* **STORED DATA**

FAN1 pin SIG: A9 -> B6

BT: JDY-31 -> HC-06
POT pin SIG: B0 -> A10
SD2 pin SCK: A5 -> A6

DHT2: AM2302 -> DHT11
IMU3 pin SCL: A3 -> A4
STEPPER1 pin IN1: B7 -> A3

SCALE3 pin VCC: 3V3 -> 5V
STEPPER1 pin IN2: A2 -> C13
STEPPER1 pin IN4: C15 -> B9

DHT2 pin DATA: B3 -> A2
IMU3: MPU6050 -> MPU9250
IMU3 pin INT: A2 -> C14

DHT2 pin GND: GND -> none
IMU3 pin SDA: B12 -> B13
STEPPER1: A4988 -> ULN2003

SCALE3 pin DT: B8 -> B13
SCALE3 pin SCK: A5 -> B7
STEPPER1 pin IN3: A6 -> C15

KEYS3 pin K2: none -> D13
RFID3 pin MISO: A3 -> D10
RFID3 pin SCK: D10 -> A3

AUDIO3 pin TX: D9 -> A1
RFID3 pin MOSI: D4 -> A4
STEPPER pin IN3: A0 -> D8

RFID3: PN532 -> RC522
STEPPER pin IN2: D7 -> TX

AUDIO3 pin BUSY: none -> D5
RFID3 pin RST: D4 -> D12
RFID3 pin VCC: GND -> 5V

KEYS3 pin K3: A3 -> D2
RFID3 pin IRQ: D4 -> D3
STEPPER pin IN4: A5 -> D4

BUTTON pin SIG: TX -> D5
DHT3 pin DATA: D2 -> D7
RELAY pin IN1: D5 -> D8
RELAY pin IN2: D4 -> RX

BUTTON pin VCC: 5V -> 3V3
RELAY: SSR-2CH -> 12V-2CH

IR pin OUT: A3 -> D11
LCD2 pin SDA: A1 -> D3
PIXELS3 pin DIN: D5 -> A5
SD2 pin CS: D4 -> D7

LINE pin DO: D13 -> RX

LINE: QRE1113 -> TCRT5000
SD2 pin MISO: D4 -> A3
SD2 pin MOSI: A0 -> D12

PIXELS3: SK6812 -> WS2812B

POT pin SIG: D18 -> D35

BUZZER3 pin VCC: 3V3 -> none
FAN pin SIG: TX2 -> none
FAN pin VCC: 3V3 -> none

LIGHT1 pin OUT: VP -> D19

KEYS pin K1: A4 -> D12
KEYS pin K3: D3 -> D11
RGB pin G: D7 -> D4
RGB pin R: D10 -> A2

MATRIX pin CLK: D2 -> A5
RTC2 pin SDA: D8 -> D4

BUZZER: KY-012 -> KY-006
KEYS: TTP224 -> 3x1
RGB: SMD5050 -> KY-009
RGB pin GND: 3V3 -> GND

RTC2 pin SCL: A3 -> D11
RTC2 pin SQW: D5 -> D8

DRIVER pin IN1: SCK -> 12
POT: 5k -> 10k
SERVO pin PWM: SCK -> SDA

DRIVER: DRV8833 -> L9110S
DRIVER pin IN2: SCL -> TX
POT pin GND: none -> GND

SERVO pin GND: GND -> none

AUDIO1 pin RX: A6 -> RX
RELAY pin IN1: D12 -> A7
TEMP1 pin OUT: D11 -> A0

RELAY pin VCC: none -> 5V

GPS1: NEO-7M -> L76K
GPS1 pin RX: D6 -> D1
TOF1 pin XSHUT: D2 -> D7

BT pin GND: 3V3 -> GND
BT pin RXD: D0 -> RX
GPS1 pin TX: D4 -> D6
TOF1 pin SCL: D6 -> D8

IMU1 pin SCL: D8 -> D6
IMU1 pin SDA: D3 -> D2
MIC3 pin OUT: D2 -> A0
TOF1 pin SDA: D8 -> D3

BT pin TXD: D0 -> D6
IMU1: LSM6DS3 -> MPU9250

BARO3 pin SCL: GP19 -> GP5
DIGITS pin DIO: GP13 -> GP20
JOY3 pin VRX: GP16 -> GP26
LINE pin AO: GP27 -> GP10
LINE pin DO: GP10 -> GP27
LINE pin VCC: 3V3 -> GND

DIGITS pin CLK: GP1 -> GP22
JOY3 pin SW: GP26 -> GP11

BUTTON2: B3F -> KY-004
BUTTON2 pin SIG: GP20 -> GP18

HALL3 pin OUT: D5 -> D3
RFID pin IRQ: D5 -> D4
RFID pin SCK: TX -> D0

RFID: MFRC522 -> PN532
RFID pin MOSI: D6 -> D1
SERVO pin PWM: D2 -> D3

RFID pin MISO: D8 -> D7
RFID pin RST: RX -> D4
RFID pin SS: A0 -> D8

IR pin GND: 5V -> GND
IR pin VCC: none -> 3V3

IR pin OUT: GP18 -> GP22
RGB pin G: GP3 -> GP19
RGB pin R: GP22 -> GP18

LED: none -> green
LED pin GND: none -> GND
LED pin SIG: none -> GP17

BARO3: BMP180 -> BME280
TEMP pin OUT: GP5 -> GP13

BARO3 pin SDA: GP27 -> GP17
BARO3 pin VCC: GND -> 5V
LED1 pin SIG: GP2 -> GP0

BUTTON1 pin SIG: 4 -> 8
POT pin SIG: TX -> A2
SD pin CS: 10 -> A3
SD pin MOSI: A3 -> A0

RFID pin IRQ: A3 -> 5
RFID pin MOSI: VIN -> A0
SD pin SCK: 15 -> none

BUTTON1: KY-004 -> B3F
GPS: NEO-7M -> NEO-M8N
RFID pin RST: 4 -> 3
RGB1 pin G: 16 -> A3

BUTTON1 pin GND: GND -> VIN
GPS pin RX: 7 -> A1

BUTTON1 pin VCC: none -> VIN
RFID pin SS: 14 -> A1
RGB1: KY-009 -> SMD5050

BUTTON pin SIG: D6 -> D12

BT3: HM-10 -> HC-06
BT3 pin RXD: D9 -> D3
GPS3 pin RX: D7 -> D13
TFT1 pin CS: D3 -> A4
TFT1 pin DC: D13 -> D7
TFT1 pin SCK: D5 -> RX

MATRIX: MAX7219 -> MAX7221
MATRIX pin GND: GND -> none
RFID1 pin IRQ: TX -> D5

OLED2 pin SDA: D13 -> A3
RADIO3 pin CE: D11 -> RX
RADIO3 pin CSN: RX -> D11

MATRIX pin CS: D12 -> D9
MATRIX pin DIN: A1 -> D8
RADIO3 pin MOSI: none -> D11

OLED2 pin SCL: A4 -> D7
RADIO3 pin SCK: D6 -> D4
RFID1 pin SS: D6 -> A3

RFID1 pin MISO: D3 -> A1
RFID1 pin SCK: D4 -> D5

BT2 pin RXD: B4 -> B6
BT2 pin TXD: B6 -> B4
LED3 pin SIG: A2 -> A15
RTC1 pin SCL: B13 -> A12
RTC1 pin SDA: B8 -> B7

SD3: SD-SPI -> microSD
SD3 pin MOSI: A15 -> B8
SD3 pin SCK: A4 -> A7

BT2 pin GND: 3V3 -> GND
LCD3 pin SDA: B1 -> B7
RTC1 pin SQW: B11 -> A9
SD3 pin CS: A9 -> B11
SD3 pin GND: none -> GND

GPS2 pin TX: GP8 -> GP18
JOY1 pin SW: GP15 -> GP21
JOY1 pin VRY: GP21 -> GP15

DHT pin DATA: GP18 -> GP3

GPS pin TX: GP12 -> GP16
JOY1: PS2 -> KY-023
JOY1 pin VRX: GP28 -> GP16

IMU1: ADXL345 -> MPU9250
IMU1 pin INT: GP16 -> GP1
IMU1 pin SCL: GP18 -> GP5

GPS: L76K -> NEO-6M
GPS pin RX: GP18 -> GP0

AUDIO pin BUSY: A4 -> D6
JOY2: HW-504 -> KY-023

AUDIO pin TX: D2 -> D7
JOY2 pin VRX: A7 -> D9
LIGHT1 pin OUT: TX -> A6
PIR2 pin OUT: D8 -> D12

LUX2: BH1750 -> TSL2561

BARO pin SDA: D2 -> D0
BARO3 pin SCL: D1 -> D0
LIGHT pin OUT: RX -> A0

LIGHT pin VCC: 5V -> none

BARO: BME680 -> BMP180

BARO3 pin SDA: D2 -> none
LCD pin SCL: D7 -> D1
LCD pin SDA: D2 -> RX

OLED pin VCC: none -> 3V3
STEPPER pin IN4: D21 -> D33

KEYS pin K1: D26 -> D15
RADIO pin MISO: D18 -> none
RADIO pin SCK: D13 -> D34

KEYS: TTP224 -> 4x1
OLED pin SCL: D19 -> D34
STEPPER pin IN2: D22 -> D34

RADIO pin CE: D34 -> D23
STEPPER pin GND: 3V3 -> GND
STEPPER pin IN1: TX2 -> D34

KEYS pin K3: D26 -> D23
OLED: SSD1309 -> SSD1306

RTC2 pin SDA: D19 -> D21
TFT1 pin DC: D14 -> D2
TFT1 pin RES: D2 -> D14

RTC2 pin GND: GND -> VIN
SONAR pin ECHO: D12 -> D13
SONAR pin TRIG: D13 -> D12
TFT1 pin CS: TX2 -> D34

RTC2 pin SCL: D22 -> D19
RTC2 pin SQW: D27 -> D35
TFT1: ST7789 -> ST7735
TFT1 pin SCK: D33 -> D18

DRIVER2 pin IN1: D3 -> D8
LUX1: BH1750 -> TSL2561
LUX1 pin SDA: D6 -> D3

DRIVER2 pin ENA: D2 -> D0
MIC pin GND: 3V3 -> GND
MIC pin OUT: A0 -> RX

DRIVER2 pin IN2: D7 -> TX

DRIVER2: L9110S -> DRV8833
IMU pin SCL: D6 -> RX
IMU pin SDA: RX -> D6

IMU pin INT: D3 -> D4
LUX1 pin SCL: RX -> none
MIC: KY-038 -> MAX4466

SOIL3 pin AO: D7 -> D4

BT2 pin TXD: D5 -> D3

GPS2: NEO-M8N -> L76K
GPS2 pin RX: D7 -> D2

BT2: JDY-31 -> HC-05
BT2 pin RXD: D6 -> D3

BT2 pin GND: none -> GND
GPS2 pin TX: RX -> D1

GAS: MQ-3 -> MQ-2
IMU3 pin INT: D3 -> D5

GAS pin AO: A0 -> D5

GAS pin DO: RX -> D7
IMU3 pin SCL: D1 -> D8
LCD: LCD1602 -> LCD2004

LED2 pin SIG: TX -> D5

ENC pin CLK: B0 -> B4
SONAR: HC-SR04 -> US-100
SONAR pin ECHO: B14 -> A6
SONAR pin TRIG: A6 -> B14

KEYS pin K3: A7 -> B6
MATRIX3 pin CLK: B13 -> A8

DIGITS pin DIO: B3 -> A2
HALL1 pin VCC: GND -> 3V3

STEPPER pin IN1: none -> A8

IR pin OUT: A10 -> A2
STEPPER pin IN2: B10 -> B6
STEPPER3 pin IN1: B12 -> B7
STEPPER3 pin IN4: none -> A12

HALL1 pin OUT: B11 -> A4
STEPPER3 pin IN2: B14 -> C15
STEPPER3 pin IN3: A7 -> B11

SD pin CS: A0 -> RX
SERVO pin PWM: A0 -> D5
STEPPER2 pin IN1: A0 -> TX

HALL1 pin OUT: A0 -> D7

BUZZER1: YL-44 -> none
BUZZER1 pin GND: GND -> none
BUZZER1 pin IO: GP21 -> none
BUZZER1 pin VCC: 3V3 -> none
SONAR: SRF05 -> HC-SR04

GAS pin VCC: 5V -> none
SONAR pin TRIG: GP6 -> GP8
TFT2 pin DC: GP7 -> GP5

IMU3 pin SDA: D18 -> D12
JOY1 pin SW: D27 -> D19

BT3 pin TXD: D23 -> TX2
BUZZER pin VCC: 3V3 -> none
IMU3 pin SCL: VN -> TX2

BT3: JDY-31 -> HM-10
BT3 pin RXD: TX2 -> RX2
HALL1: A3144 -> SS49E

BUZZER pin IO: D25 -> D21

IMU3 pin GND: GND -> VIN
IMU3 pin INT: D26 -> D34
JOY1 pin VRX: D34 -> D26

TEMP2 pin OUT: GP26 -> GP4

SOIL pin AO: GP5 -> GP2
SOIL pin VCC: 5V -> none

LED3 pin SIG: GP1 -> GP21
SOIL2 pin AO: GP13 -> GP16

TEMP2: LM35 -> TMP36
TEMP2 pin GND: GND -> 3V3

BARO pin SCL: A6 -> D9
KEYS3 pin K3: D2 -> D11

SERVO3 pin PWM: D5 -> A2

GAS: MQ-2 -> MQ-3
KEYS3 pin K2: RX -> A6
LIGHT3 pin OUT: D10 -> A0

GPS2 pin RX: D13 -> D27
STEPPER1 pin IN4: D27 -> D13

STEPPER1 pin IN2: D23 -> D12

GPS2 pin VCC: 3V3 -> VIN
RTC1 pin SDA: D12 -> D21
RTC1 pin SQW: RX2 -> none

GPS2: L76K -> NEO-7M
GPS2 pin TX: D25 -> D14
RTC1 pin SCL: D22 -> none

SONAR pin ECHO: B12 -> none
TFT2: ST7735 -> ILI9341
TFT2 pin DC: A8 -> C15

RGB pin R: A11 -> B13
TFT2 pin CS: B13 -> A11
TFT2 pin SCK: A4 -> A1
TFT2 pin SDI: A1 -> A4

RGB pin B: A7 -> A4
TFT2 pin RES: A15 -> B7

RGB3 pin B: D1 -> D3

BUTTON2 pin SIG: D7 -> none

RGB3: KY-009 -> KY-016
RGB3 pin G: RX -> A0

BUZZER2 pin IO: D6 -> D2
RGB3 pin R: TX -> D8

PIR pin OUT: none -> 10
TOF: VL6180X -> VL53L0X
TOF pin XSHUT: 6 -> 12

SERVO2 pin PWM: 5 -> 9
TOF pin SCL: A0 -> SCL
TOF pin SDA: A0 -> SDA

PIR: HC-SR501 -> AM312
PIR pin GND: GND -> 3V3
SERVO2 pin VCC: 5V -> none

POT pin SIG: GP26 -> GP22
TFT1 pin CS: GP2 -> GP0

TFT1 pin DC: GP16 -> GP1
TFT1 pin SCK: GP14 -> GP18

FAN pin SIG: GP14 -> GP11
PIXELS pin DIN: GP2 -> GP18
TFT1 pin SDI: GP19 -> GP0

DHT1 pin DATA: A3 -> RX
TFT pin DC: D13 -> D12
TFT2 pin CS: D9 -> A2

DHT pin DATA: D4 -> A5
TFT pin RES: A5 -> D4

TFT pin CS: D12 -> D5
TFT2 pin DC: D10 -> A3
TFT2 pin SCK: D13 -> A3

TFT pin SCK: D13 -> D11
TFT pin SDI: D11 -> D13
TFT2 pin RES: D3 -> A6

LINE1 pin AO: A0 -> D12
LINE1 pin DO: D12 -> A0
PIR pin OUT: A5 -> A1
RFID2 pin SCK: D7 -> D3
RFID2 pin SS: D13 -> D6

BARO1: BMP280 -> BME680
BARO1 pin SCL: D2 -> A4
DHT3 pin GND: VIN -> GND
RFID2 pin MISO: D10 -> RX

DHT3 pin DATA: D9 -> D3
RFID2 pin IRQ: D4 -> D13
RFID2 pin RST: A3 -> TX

* **ACTIVITY**
Find the string "SONAR" in the listing and return every line that holds it.

* **OUTPUT FOR THIS EXERCISE**
SONAR pin ECHO: D12 -> D13
SONAR pin TRIG: D13 -> D12
SONAR: HC-SR04 -> US-100
SONAR pin ECHO: B14 -> A6
SONAR pin TRIG: A6 -> B14
SONAR: SRF05 -> HC-SR04
SONAR pin TRIG: GP6 -> GP8
SONAR pin ECHO: B12 -> none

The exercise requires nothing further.